- **EXERCISE GOAL**
Each line containing the word "VLOAD" must be copied from the material below.

- **DATA EXCERPTS**
Start of Block
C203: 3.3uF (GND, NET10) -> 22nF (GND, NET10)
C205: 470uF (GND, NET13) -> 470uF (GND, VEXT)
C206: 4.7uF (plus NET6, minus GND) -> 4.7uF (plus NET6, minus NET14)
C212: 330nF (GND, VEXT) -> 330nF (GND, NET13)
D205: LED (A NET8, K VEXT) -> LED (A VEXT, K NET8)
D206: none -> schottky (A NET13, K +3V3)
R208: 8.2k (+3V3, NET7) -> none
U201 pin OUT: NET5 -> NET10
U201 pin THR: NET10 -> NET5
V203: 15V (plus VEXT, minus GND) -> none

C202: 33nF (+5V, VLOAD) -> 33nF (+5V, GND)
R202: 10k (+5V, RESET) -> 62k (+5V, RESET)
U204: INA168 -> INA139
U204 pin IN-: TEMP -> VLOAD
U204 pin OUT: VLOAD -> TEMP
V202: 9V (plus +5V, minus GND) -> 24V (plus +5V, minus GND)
End of Block
Start of Block
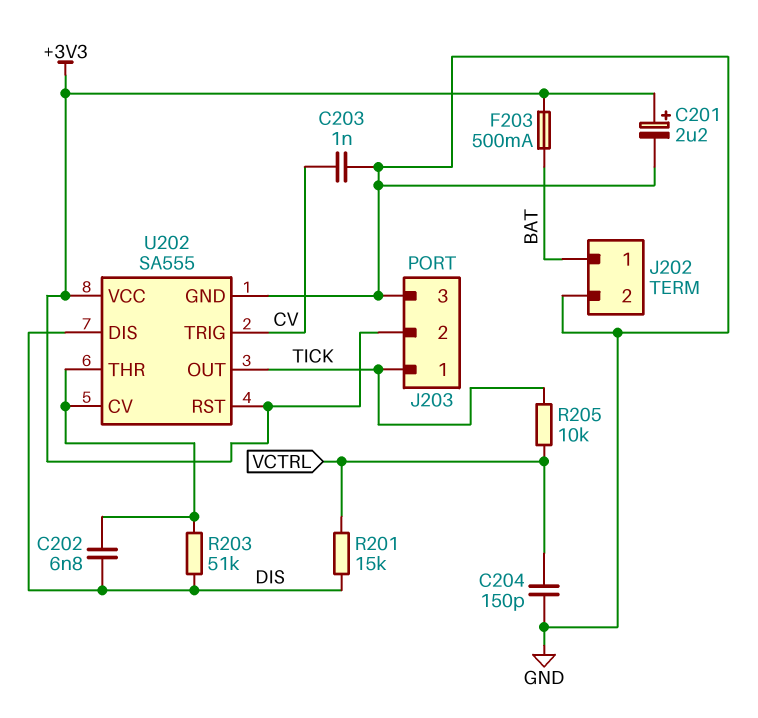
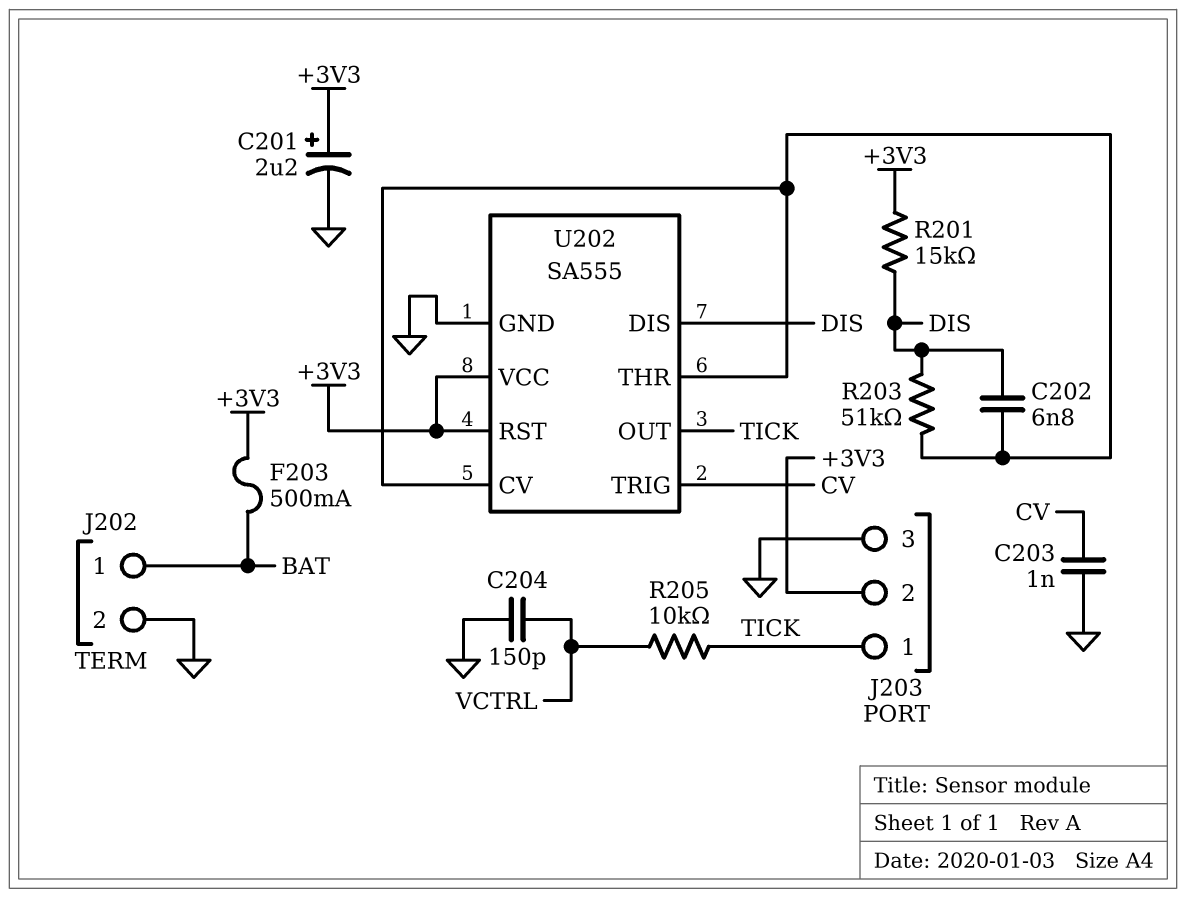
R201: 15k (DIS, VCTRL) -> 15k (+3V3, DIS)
End of Block
Start of Block
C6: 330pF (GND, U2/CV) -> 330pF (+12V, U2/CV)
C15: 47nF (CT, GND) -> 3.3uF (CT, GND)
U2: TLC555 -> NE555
End of Block
- **ANSWER TO THIS TASK**
C202: 33nF (+5V, VLOAD) -> 33nF (+5V, GND)
U204 pin IN-: TEMP -> VLOAD
U204 pin OUT: VLOAD -> TEMP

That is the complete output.